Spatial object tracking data

--- START ---

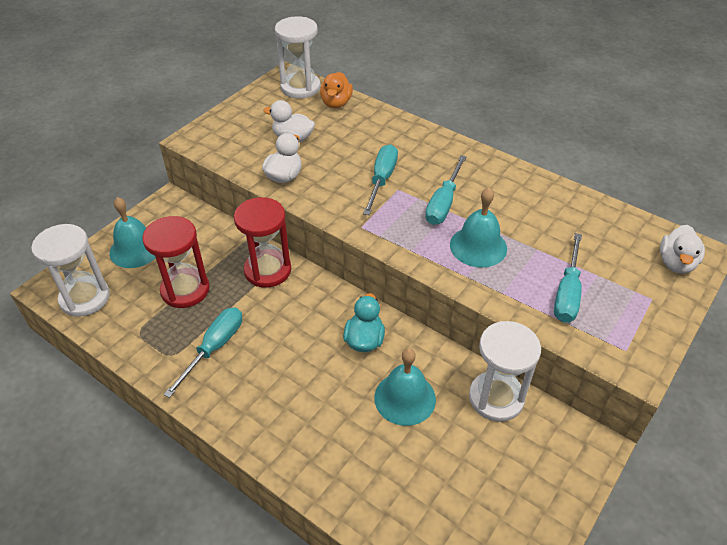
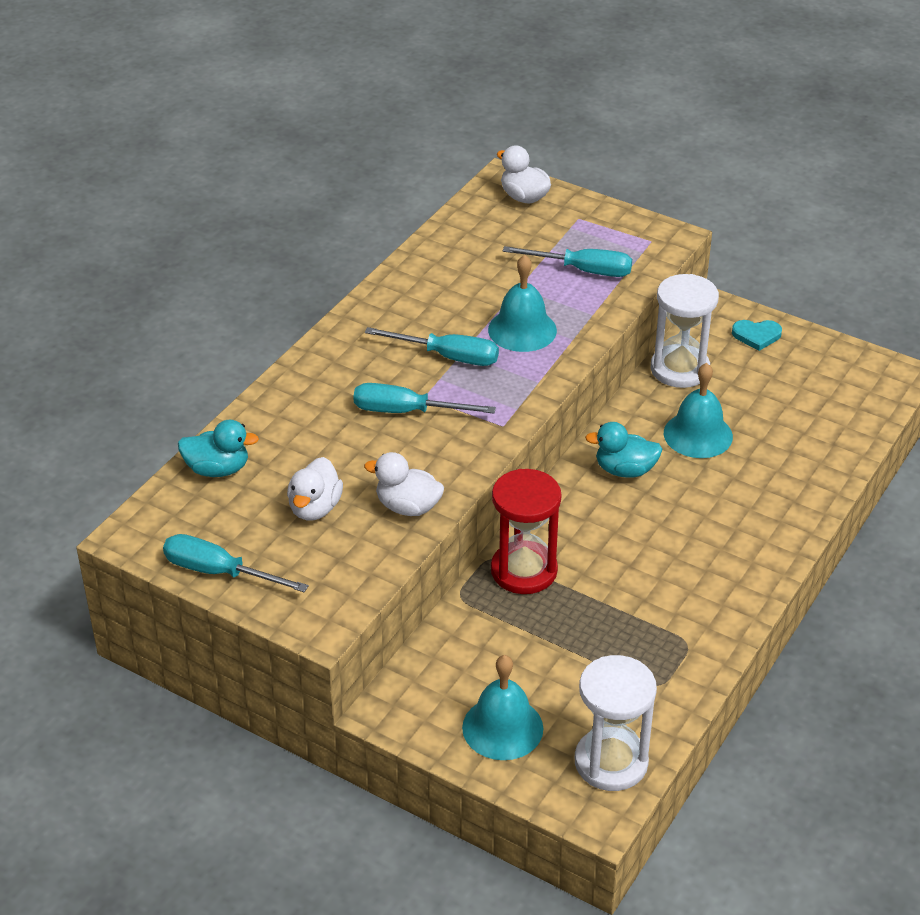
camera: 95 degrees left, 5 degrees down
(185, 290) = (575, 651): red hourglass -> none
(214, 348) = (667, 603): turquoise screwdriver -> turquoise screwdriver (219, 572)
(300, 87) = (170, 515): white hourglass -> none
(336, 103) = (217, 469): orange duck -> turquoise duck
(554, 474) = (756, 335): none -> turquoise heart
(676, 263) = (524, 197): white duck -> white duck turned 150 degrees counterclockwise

--- END ---

_AIM OF THE EXERCISE_
Each line above with the word "degrees" must be returned.

_PROBLEM SOLUTION_
camera: 95 degrees left, 5 degrees down
(676, 263) = (524, 197): white duck -> white duck turned 150 degrees counterclockwise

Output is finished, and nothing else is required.